*** Opening RECORDS SHOWN ***
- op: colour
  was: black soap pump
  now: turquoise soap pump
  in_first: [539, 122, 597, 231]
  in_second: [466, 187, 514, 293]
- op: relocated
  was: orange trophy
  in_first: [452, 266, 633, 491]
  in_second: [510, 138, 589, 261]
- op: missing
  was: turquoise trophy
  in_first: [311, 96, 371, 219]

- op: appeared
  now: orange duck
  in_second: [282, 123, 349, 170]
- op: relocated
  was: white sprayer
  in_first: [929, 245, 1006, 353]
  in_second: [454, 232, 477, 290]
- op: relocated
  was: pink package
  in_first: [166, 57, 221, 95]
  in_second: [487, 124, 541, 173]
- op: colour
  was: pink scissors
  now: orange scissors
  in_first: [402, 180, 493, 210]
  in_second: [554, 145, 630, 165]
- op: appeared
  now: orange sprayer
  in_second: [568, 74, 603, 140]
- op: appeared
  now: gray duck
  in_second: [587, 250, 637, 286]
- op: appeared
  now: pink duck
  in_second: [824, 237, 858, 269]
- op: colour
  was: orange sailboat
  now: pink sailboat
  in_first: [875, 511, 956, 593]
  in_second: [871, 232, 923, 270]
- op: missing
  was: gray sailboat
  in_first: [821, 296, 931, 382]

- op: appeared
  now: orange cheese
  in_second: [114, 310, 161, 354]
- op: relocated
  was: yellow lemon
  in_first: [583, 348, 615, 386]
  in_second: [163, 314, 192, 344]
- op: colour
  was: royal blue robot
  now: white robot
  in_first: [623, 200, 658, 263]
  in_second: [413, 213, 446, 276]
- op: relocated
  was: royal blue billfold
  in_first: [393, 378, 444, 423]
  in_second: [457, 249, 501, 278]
*** Closing RECORDS SHOWN ***
*** Opening RECORDS SHOWN ***
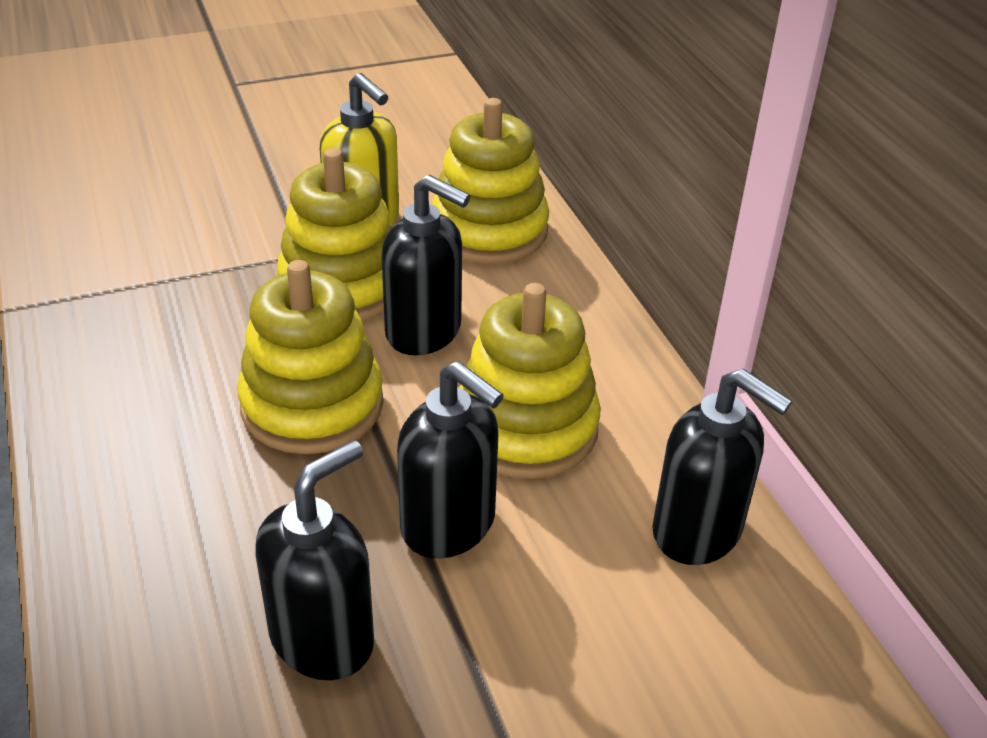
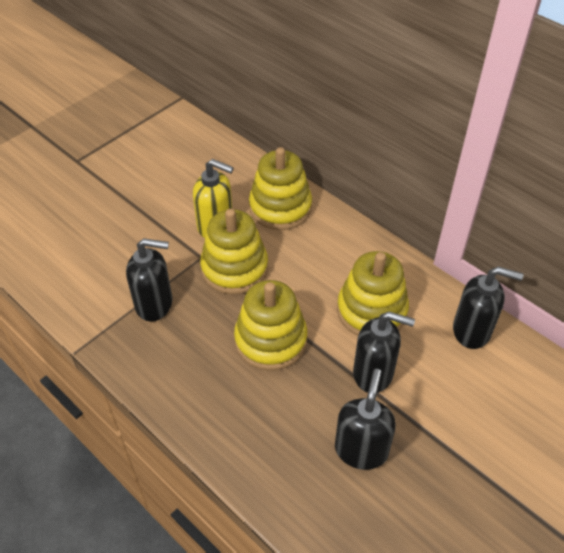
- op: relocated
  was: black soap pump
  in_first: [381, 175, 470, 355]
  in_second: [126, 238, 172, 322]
*** Closing RECORDS SHOWN ***
Please, from the entries above, set down exactly the lines from the one containing "in_first: [452, 266, 633, 491]" through the one containing "was: turquoise trophy", and only those.

▶ TASK RESULT:
  in_first: [452, 266, 633, 491]
  in_second: [510, 138, 589, 261]
- op: missing
  was: turquoise trophy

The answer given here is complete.